Problem details » Which lines run from the start of the data below to the line containing "The second view lost the livre/vert"? Set them down exactly, with none added.

Records from a collection:
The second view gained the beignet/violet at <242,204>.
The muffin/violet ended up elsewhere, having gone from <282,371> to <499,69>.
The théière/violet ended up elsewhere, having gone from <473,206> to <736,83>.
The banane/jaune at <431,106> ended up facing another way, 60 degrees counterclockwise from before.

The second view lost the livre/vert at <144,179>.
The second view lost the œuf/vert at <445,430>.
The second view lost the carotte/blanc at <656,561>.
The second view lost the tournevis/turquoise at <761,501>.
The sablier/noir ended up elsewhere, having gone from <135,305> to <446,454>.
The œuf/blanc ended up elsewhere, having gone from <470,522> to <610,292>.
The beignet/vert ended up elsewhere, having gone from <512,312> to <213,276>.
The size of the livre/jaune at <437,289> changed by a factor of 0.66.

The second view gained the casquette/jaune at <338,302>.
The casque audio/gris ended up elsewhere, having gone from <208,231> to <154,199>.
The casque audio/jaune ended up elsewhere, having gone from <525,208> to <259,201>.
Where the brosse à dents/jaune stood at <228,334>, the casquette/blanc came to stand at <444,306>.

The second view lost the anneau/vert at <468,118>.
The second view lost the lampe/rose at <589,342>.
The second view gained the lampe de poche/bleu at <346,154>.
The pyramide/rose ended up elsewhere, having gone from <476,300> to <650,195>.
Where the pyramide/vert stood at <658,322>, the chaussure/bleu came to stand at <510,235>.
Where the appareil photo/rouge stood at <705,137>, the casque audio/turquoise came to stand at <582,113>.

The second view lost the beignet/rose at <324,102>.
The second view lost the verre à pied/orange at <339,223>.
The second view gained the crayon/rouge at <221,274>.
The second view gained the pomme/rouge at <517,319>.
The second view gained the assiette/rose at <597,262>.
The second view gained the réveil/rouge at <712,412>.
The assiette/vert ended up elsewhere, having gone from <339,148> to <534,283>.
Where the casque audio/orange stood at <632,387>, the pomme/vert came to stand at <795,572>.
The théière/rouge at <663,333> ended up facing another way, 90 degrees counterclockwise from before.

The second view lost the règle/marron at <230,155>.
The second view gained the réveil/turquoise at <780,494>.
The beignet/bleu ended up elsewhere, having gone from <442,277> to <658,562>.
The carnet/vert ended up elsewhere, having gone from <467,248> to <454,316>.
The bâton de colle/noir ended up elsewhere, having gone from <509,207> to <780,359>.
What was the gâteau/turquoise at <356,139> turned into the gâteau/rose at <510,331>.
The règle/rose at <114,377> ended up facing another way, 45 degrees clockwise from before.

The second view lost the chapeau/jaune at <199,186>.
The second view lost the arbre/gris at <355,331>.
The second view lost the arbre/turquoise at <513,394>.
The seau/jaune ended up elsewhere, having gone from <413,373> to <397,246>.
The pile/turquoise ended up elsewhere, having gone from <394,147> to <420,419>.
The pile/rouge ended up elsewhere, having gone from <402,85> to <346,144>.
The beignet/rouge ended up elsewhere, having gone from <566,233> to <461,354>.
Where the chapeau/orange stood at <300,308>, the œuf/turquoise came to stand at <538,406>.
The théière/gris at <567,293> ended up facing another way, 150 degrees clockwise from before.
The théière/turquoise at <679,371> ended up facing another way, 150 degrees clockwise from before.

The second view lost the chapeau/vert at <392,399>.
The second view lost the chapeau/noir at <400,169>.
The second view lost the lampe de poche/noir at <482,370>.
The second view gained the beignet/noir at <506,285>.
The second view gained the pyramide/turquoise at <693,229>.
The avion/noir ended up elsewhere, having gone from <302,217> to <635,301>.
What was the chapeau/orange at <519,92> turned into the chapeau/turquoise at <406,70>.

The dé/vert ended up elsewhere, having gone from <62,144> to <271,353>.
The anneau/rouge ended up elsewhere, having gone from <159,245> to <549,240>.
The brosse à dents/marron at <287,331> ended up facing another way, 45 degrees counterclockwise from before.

Reply »
The second view gained the beignet/violet at <242,204>.
The muffin/violet ended up elsewhere, having gone from <282,371> to <499,69>.
The théière/violet ended up elsewhere, having gone from <473,206> to <736,83>.
The banane/jaune at <431,106> ended up facing another way, 60 degrees counterclockwise from before.

The second view lost the livre/vert at <144,179>.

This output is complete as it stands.